[Dataset excerpts Boundary: Start]
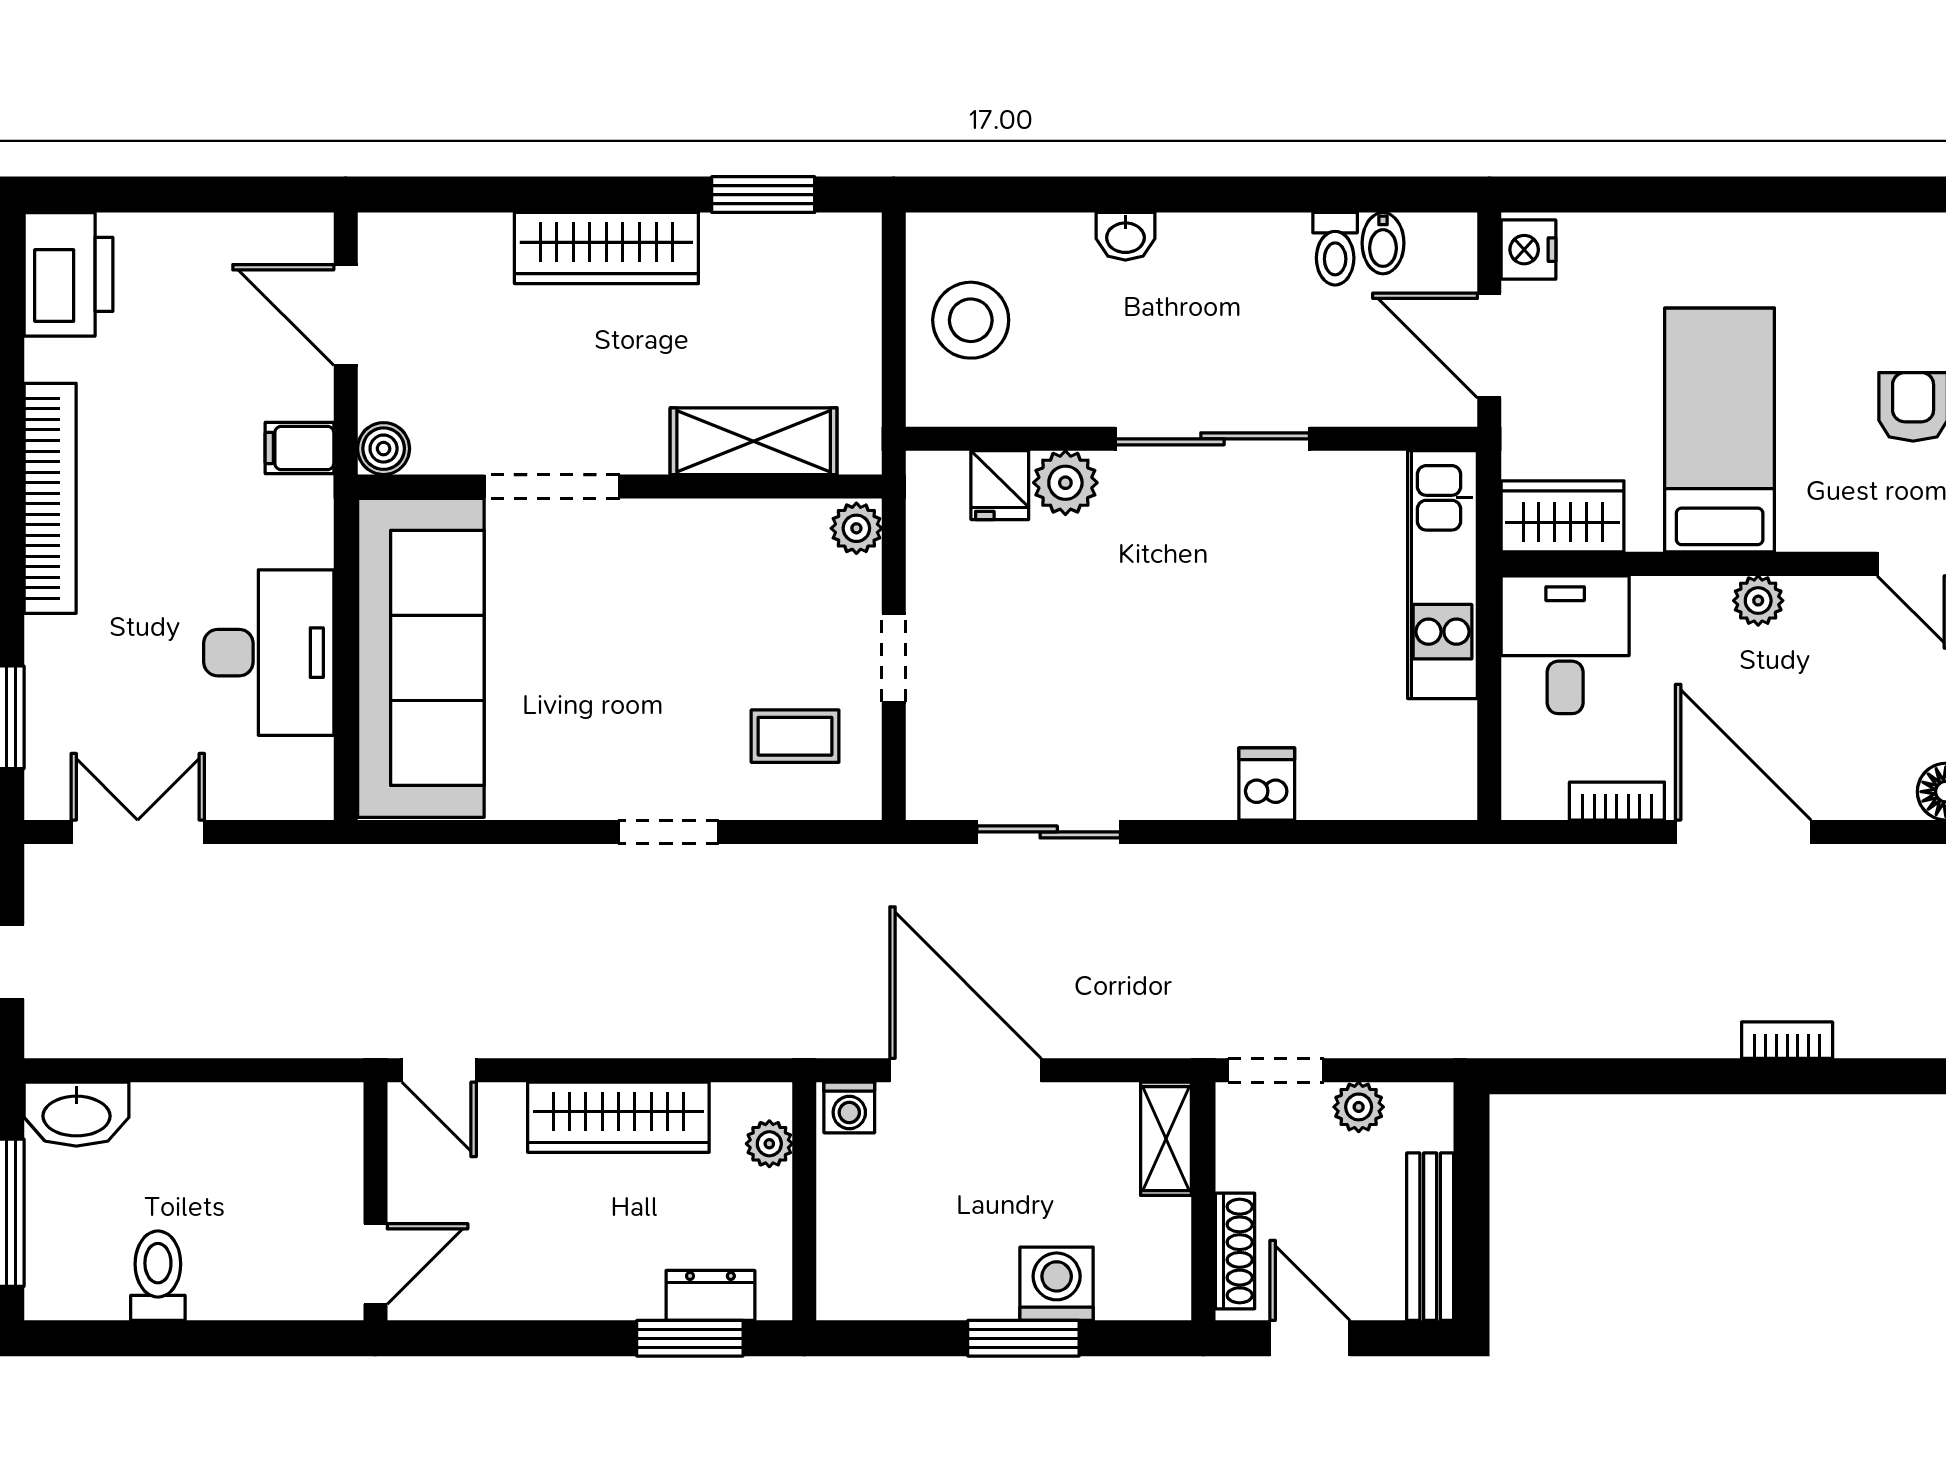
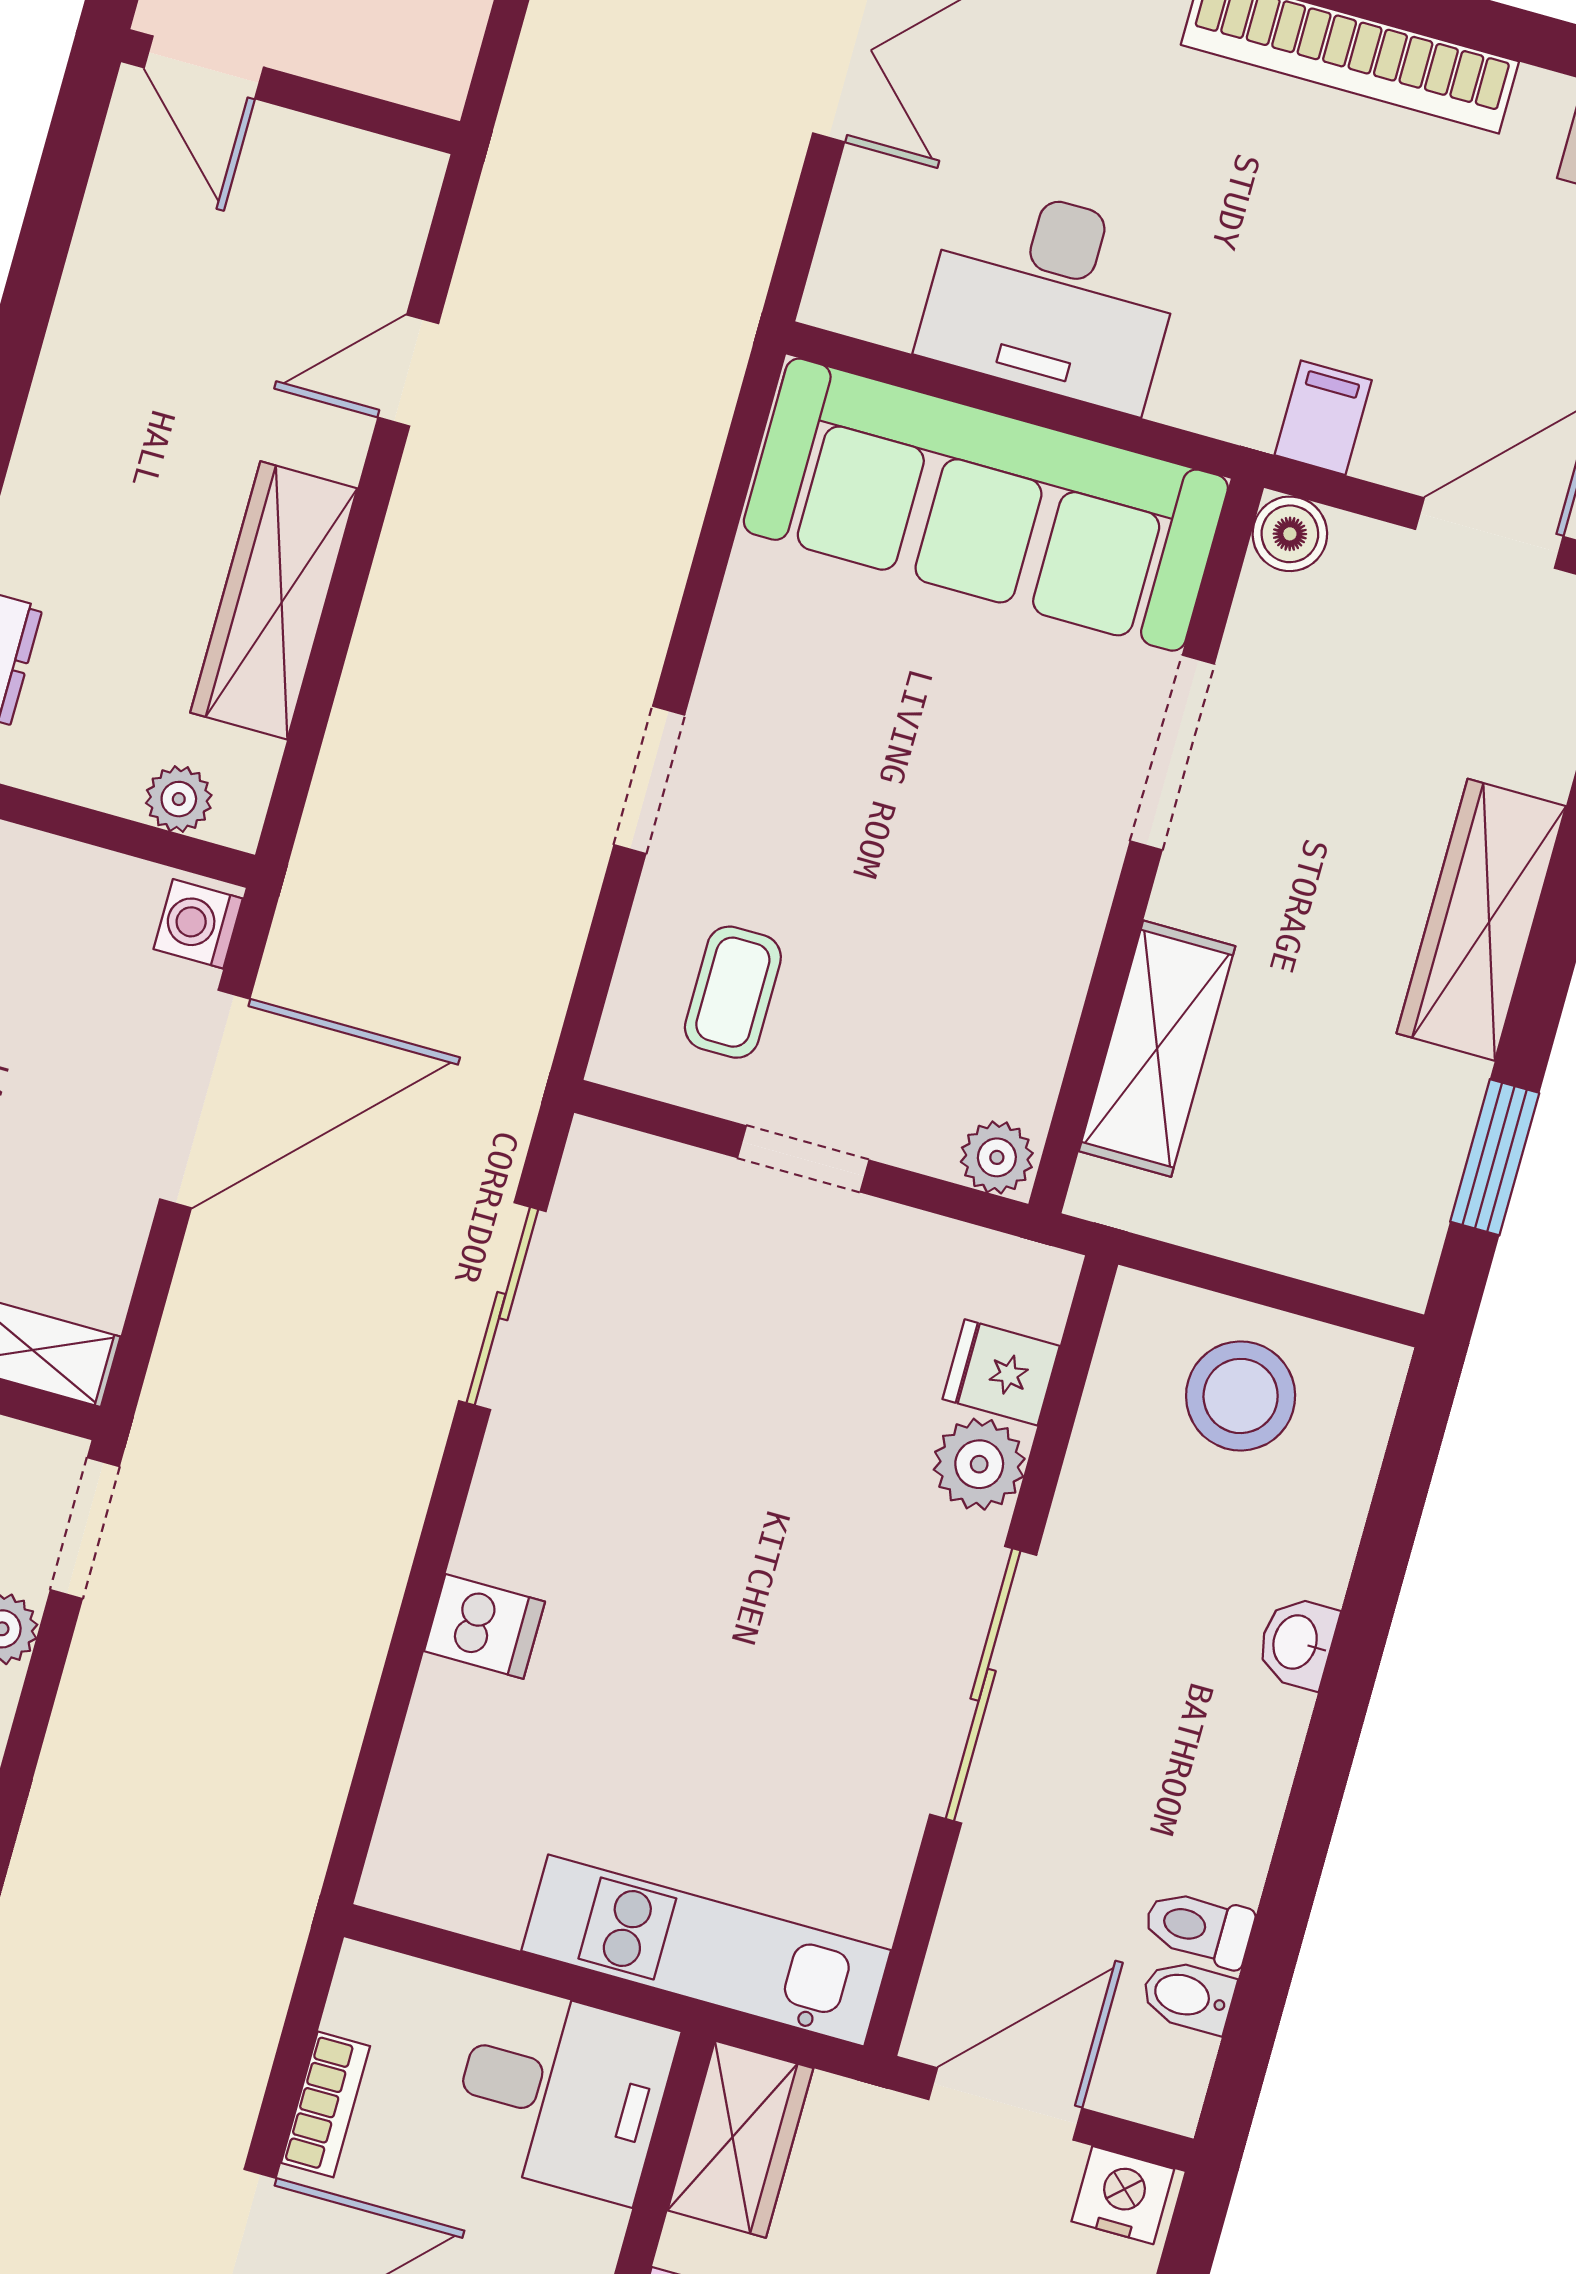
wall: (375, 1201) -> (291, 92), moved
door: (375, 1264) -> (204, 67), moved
[Dataset excerpts Boundary: End]
[Dataset excerpts Boundary: Start]
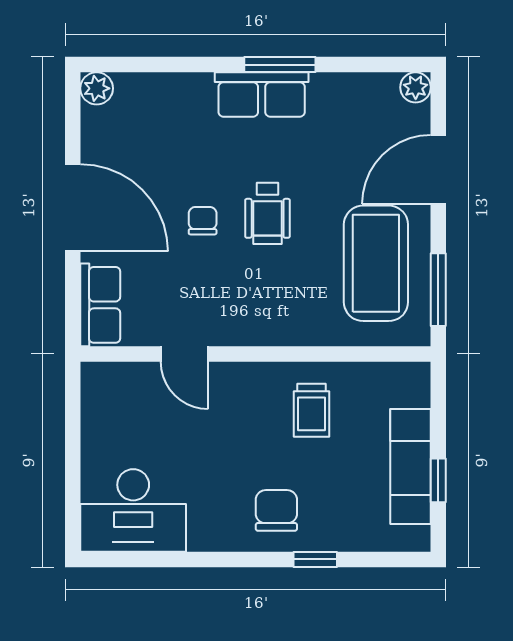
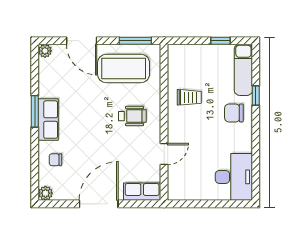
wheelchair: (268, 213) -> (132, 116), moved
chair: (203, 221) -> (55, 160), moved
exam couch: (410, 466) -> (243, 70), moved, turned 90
[Dataset excerpts Boundary: End]
▶ **Task statement**:
Using the data above, transcribe the lines that run from the line with "wall: (375, 1201) -> (291, 92), moved" to the line with "door: (375, 1264) -> (204, 67), moved", both ends kept, and output nothing else.

▶ **Task solution**:
wall: (375, 1201) -> (291, 92), moved
door: (375, 1264) -> (204, 67), moved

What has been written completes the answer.